====== EXCERPTED RECORDS
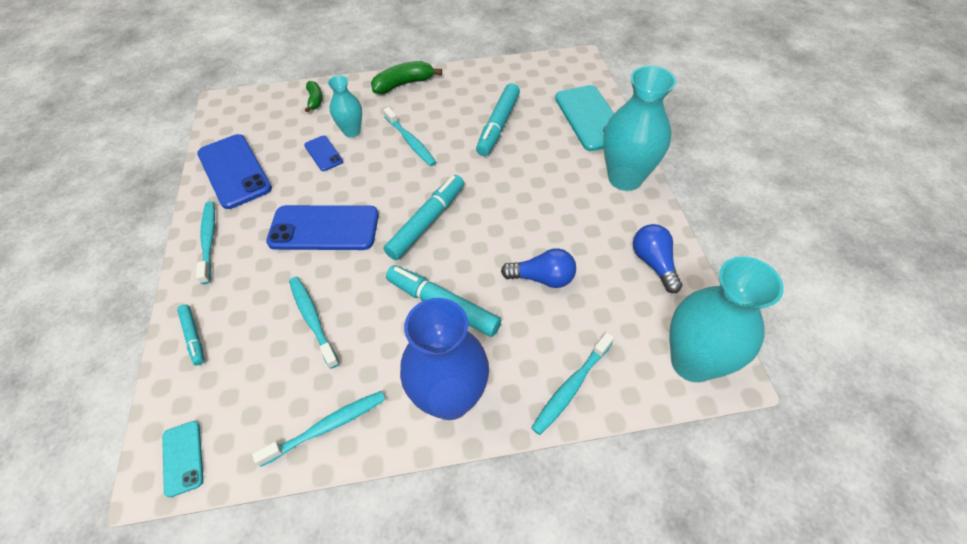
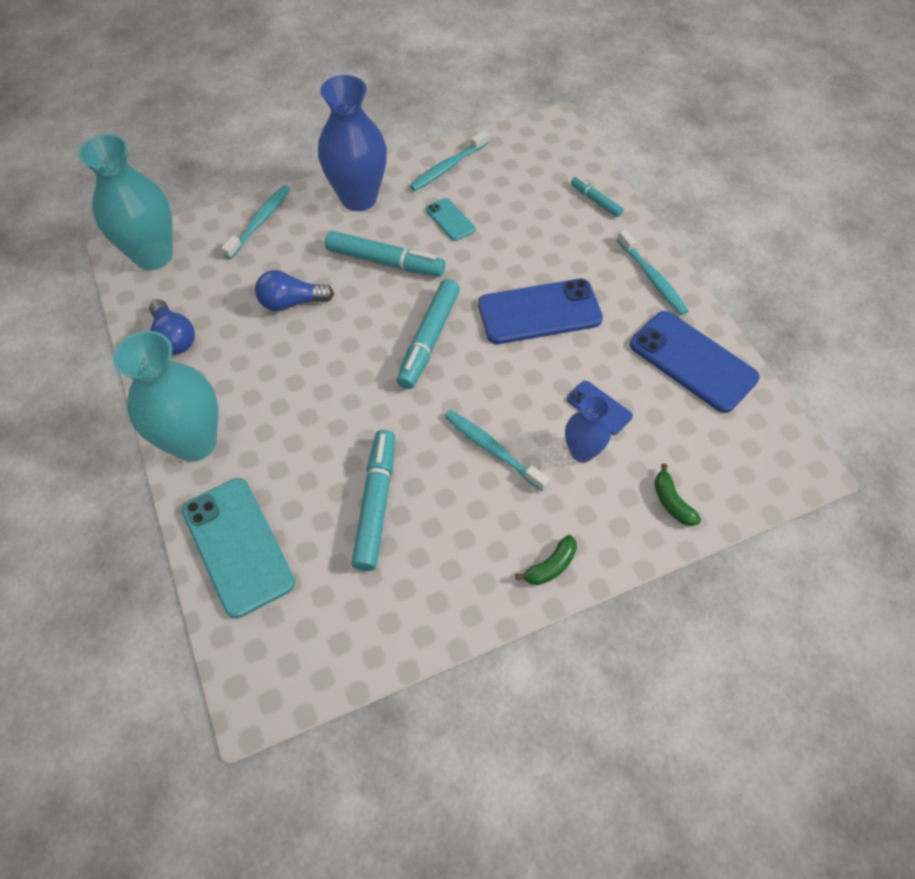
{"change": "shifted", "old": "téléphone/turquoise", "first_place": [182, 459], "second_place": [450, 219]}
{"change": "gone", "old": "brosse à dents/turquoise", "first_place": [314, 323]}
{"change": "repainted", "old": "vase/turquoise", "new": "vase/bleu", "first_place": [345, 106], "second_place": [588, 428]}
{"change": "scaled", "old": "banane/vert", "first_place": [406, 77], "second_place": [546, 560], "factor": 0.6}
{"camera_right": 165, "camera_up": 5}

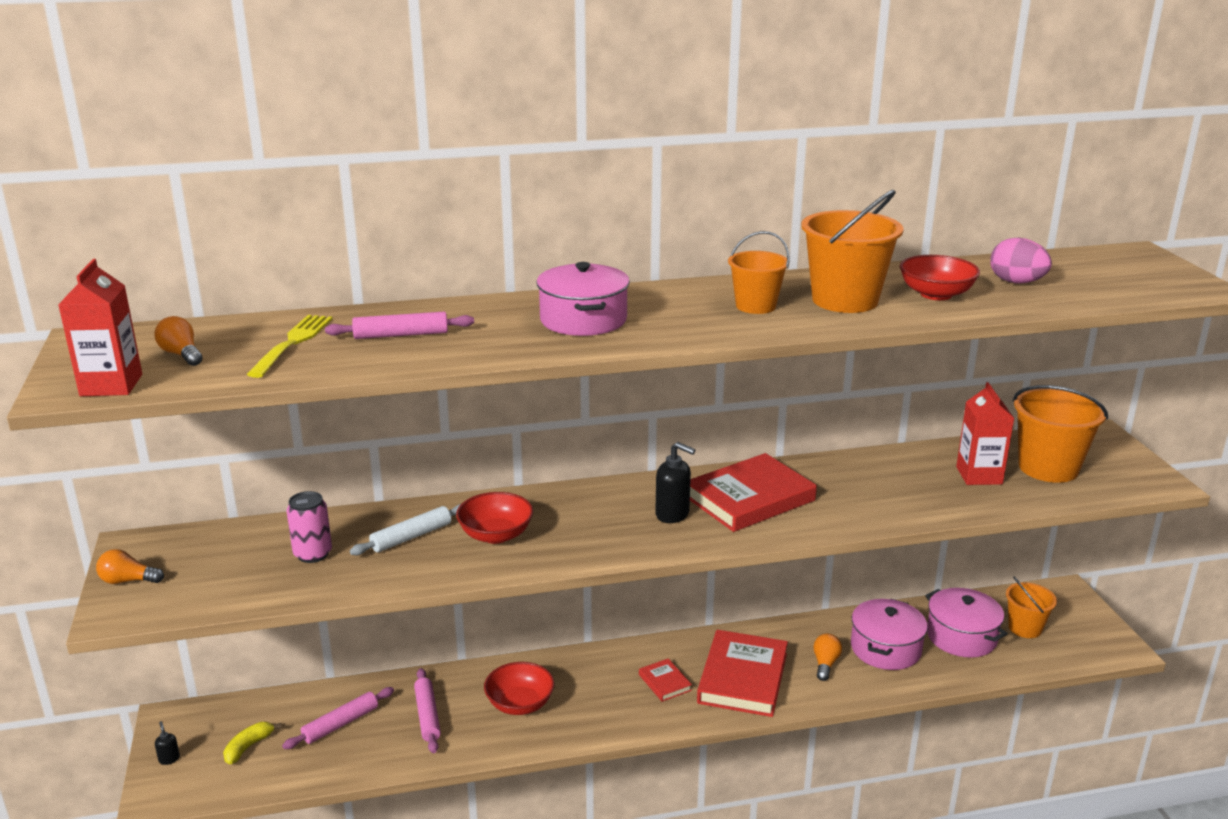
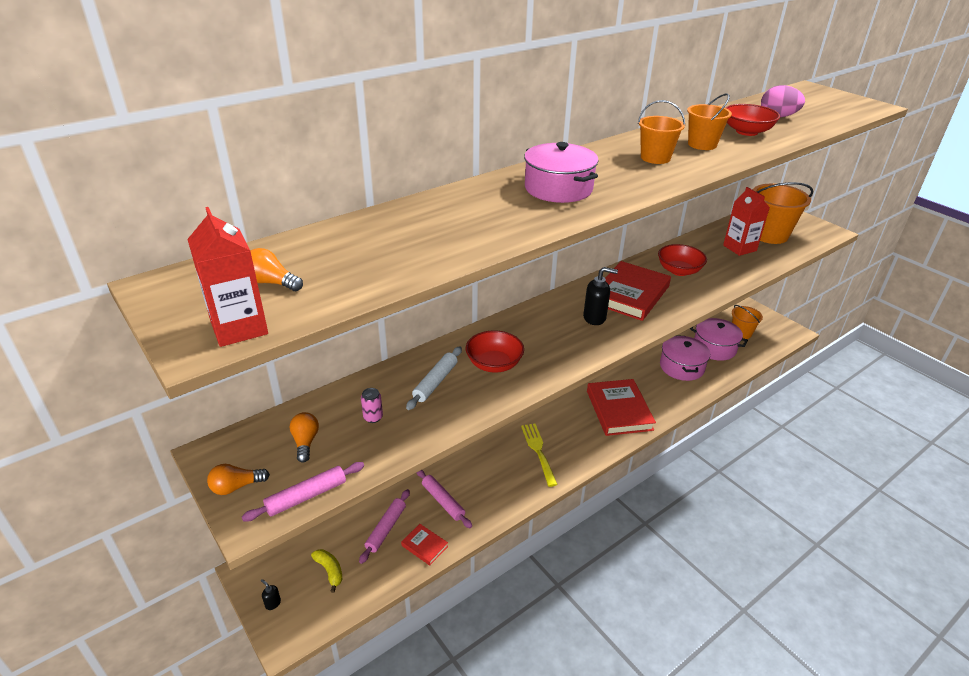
{"change": "rotated", "old": "banane/jaune", "first_place": [252, 743], "second_place": [326, 571], "degrees": 135}
{"change": "shifted", "old": "fourchette/jaune", "first_place": [290, 346], "second_place": [539, 455]}
{"change": "scaled", "old": "canette/rose", "first_place": [309, 527], "second_place": [372, 405], "factor": 0.62}
{"change": "shifted", "old": "rouleau à pâtisserie/rose", "first_place": [399, 325], "second_place": [303, 492]}
{"change": "shifted", "old": "bol/rouge", "first_place": [519, 688], "second_place": [682, 260]}
{"change": "shifted", "old": "livre/rouge", "first_place": [665, 680], "second_place": [424, 544]}
{"change": "scaled", "old": "seau/orange", "first_place": [852, 251], "second_place": [709, 121], "factor": 0.61}
{"change": "shifted", "old": "ampoule/orange", "first_place": [827, 657], "second_place": [304, 437]}
{"camera_right": -25, "camera_up": 10}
============
-- EXERCISE OBJECTIVE --
Exactly as written, restate all of the data, leaving out the images.

-- REPLY --
{"change": "shifted", "old": "téléphone/turquoise", "first_place": [182, 459], "second_place": [450, 219]}
{"change": "gone", "old": "brosse à dents/turquoise", "first_place": [314, 323]}
{"change": "repainted", "old": "vase/turquoise", "new": "vase/bleu", "first_place": [345, 106], "second_place": [588, 428]}
{"change": "scaled", "old": "banane/vert", "first_place": [406, 77], "second_place": [546, 560], "factor": 0.6}
{"camera_right": 165, "camera_up": 5}

{"change": "rotated", "old": "banane/jaune", "first_place": [252, 743], "second_place": [326, 571], "degrees": 135}
{"change": "shifted", "old": "fourchette/jaune", "first_place": [290, 346], "second_place": [539, 455]}
{"change": "scaled", "old": "canette/rose", "first_place": [309, 527], "second_place": [372, 405], "factor": 0.62}
{"change": "shifted", "old": "rouleau à pâtisserie/rose", "first_place": [399, 325], "second_place": [303, 492]}
{"change": "shifted", "old": "bol/rouge", "first_place": [519, 688], "second_place": [682, 260]}
{"change": "shifted", "old": "livre/rouge", "first_place": [665, 680], "second_place": [424, 544]}
{"change": "scaled", "old": "seau/orange", "first_place": [852, 251], "second_place": [709, 121], "factor": 0.61}
{"change": "shifted", "old": "ampoule/orange", "first_place": [827, 657], "second_place": [304, 437]}
{"camera_right": -25, "camera_up": 10}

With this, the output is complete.